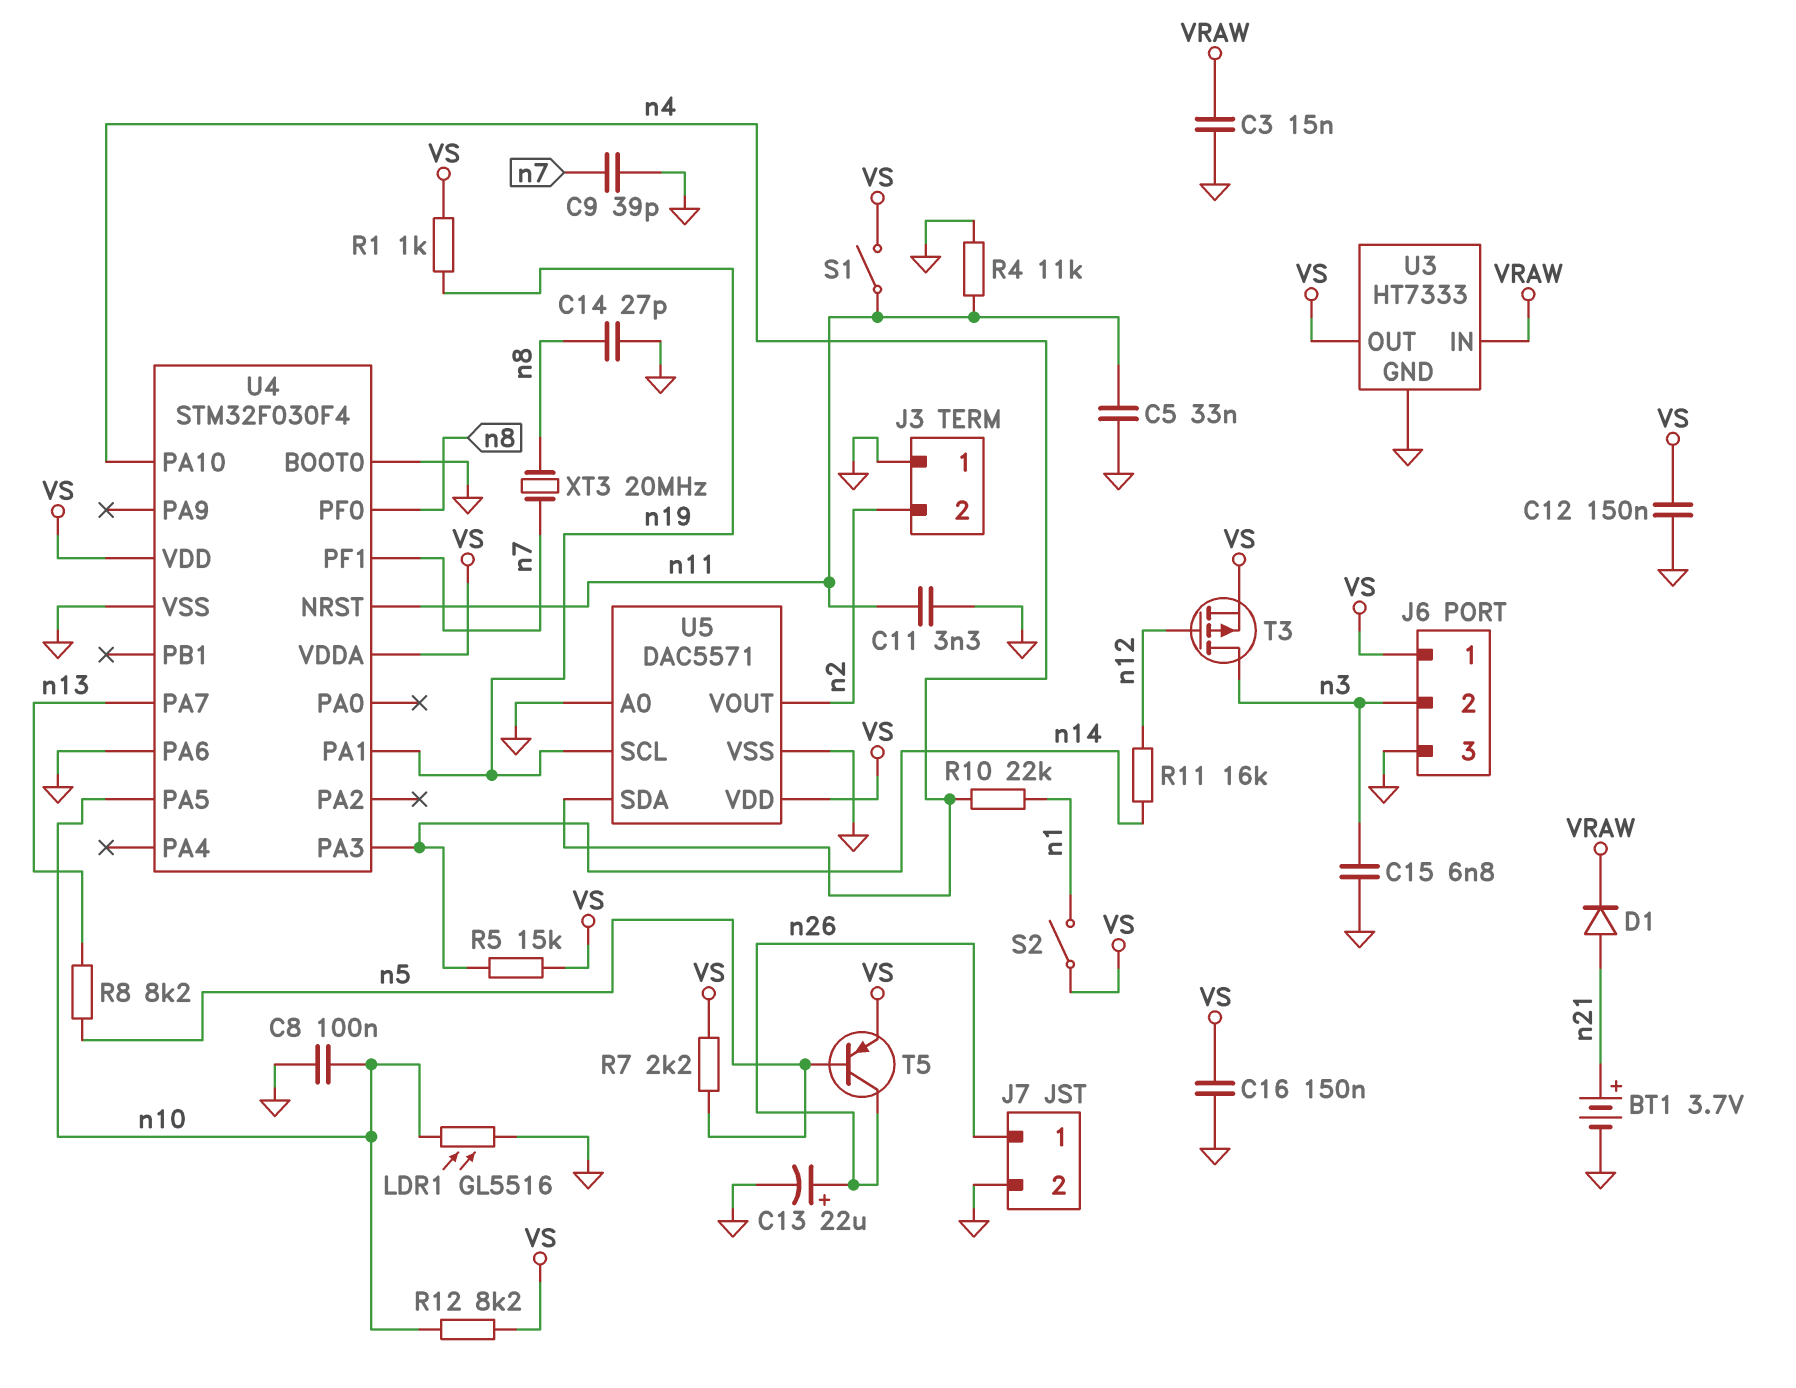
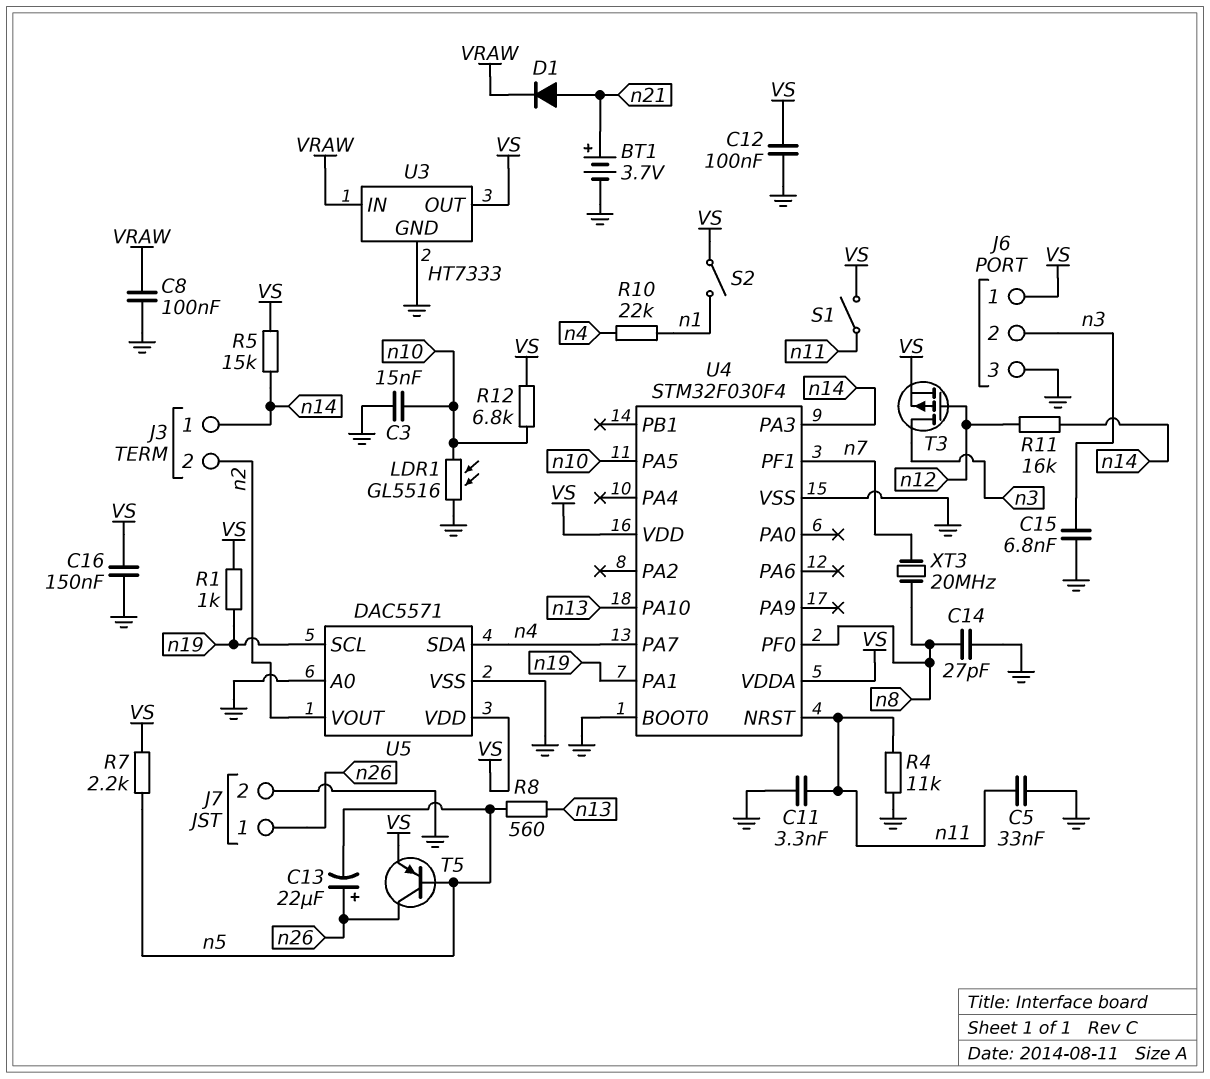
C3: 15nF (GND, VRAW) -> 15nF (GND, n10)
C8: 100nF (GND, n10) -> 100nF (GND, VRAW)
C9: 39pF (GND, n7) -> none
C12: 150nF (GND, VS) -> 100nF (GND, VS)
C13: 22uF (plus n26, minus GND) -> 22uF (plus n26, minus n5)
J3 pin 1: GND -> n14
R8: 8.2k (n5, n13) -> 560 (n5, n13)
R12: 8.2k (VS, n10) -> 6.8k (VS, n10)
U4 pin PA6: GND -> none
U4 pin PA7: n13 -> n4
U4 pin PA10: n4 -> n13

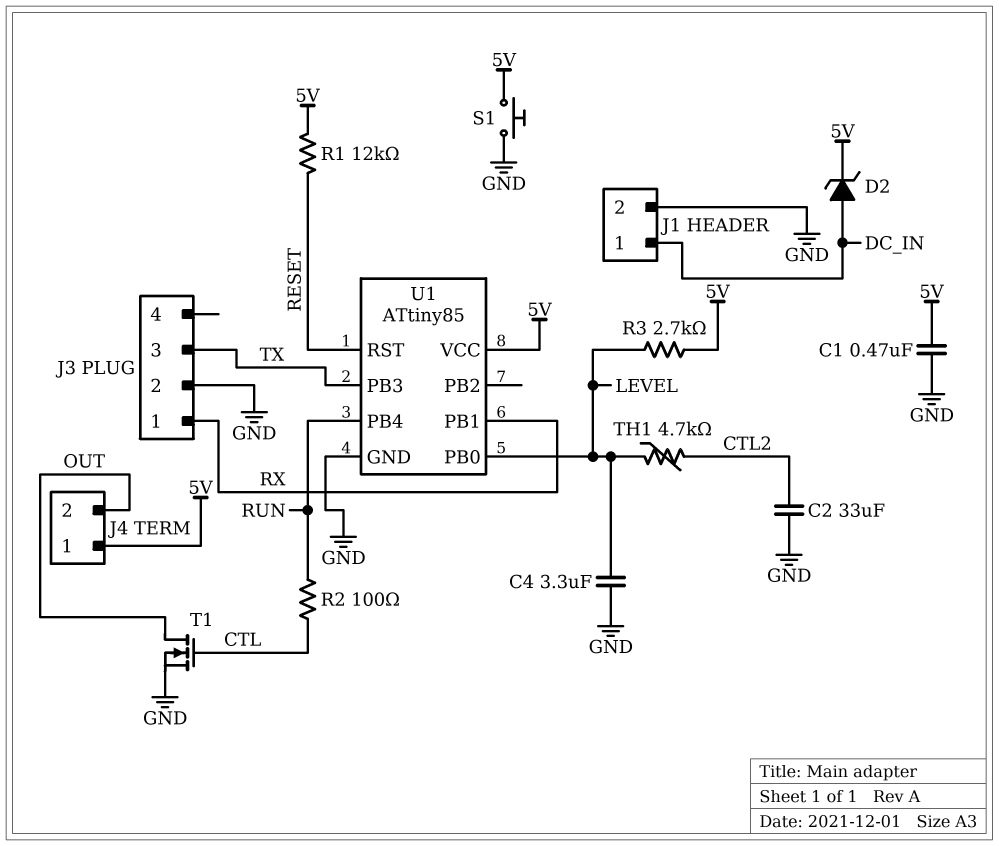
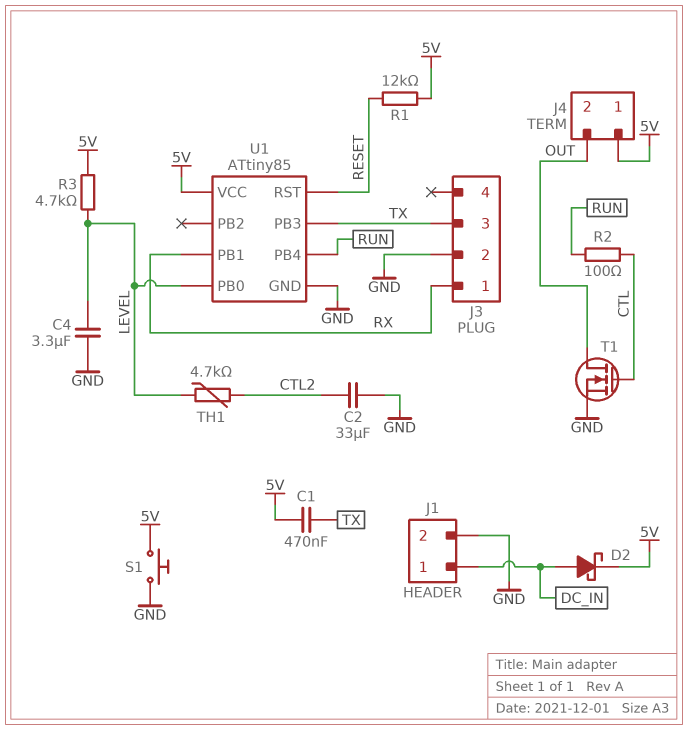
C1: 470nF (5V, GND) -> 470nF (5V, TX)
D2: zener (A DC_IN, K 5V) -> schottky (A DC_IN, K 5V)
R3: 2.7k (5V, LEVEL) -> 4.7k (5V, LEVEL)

WORK ORDER:
All of the material shown above needs to be duplicated exactly. Omit every picture.

ANSWER TO THIS EXERCISE:
C3: 15nF (GND, VRAW) -> 15nF (GND, n10)
C8: 100nF (GND, n10) -> 100nF (GND, VRAW)
C9: 39pF (GND, n7) -> none
C12: 150nF (GND, VS) -> 100nF (GND, VS)
C13: 22uF (plus n26, minus GND) -> 22uF (plus n26, minus n5)
J3 pin 1: GND -> n14
R8: 8.2k (n5, n13) -> 560 (n5, n13)
R12: 8.2k (VS, n10) -> 6.8k (VS, n10)
U4 pin PA6: GND -> none
U4 pin PA7: n13 -> n4
U4 pin PA10: n4 -> n13

C1: 470nF (5V, GND) -> 470nF (5V, TX)
D2: zener (A DC_IN, K 5V) -> schottky (A DC_IN, K 5V)
R3: 2.7k (5V, LEVEL) -> 4.7k (5V, LEVEL)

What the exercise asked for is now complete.